Copy out each line of the material below that contains the word "want", matching upper and lower case exactly.

■ **RECORDED INFORMATION**
□ □ □ □

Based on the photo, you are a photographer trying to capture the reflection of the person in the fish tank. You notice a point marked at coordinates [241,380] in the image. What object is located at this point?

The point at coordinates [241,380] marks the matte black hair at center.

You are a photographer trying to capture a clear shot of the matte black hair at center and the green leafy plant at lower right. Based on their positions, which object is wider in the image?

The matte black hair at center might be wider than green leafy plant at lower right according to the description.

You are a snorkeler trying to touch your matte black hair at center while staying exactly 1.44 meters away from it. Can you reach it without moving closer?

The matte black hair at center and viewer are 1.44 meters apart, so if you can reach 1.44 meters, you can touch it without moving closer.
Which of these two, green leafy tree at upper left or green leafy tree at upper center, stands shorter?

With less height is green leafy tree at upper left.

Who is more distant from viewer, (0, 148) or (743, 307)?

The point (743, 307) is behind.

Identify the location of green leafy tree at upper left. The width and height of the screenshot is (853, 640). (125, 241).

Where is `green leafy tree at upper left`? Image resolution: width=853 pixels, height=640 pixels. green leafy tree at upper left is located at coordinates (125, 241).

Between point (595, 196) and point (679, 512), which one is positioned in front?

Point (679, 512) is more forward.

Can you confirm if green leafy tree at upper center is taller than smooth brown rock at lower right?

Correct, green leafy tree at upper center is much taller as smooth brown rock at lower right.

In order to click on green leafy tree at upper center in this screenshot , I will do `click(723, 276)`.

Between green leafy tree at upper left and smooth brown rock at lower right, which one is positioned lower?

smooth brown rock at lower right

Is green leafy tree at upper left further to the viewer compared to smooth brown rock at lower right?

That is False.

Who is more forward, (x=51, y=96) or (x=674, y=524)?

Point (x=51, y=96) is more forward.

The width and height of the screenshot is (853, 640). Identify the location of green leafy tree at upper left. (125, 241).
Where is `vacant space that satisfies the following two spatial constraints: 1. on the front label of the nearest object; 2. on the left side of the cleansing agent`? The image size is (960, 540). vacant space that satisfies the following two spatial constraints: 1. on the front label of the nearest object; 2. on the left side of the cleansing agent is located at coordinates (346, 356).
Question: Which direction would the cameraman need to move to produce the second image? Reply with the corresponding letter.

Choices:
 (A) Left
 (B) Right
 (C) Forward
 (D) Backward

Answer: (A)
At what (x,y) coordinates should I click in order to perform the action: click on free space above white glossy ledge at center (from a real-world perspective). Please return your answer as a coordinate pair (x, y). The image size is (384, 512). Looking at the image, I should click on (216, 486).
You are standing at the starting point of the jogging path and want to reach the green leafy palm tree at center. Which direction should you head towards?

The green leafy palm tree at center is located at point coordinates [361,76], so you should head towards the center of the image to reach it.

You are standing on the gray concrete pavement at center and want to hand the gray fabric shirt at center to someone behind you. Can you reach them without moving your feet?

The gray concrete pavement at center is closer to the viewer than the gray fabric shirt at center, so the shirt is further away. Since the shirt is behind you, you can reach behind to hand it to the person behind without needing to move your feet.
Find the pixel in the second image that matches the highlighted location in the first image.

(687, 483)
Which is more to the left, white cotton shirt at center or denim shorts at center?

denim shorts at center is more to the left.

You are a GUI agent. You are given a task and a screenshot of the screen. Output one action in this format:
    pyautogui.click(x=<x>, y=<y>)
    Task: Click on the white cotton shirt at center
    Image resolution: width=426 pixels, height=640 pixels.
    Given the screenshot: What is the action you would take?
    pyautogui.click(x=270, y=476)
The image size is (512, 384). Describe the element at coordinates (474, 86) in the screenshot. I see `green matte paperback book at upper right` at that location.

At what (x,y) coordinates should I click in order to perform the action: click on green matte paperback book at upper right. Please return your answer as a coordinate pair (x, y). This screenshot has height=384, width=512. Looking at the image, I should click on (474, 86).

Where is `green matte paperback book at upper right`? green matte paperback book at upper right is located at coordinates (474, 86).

□ □ □ □

■ **RESULT FOR THIS TASK**
You are standing at the starting point of the jogging path and want to reach the green leafy palm tree at center. Which direction should you head towards?
You are standing on the gray concrete pavement at center and want to hand the gray fabric shirt at center to someone behind you. Can you reach them without moving your feet?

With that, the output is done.